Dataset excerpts

>>>

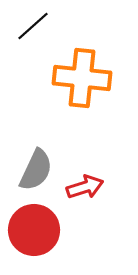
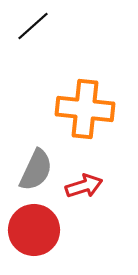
orange cross: moved 3 px right, 31 px down
red arrow: moved 1 px left, 1 px up
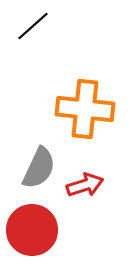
gray semicircle: moved 3 px right, 2 px up
red arrow: moved 1 px right, 1 px up
red circle: moved 2 px left
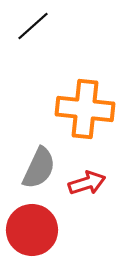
red arrow: moved 2 px right, 2 px up
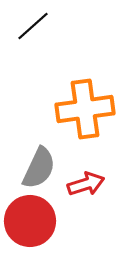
orange cross: rotated 14 degrees counterclockwise
red arrow: moved 1 px left, 1 px down
red circle: moved 2 px left, 9 px up
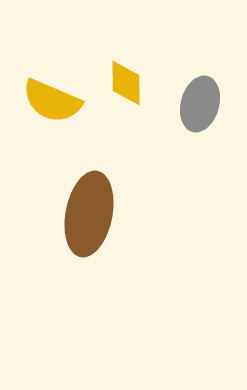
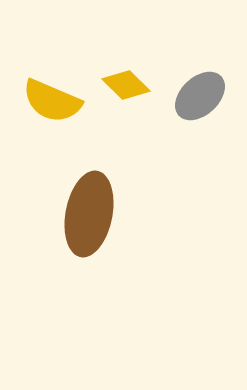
yellow diamond: moved 2 px down; rotated 45 degrees counterclockwise
gray ellipse: moved 8 px up; rotated 32 degrees clockwise
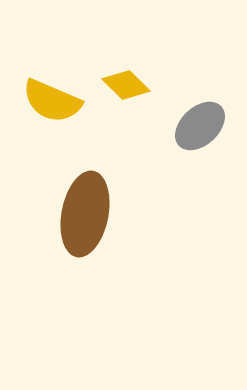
gray ellipse: moved 30 px down
brown ellipse: moved 4 px left
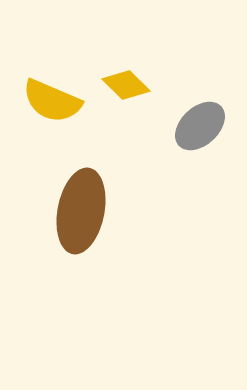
brown ellipse: moved 4 px left, 3 px up
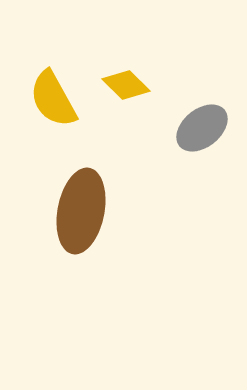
yellow semicircle: moved 1 px right, 2 px up; rotated 38 degrees clockwise
gray ellipse: moved 2 px right, 2 px down; rotated 4 degrees clockwise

<<<

Your goal → Please rewrite the lines of every item above, substituting "blue arrow" for "red arrow" and keeping everything else unchanged. Leave out the pictures.

Output below →
orange cross: moved 3 px right, 31 px down
blue arrow: moved 1 px left, 1 px up
gray semicircle: moved 3 px right, 2 px up
blue arrow: moved 1 px right, 1 px up
red circle: moved 2 px left
blue arrow: moved 2 px right, 2 px up
orange cross: rotated 14 degrees counterclockwise
blue arrow: moved 1 px left, 1 px down
red circle: moved 2 px left, 9 px up
yellow diamond: moved 2 px down; rotated 45 degrees counterclockwise
gray ellipse: moved 8 px up; rotated 32 degrees clockwise
gray ellipse: moved 30 px down
brown ellipse: moved 4 px left
brown ellipse: moved 4 px left, 3 px up
yellow semicircle: moved 1 px right, 2 px up; rotated 38 degrees clockwise
gray ellipse: moved 2 px right, 2 px down; rotated 4 degrees clockwise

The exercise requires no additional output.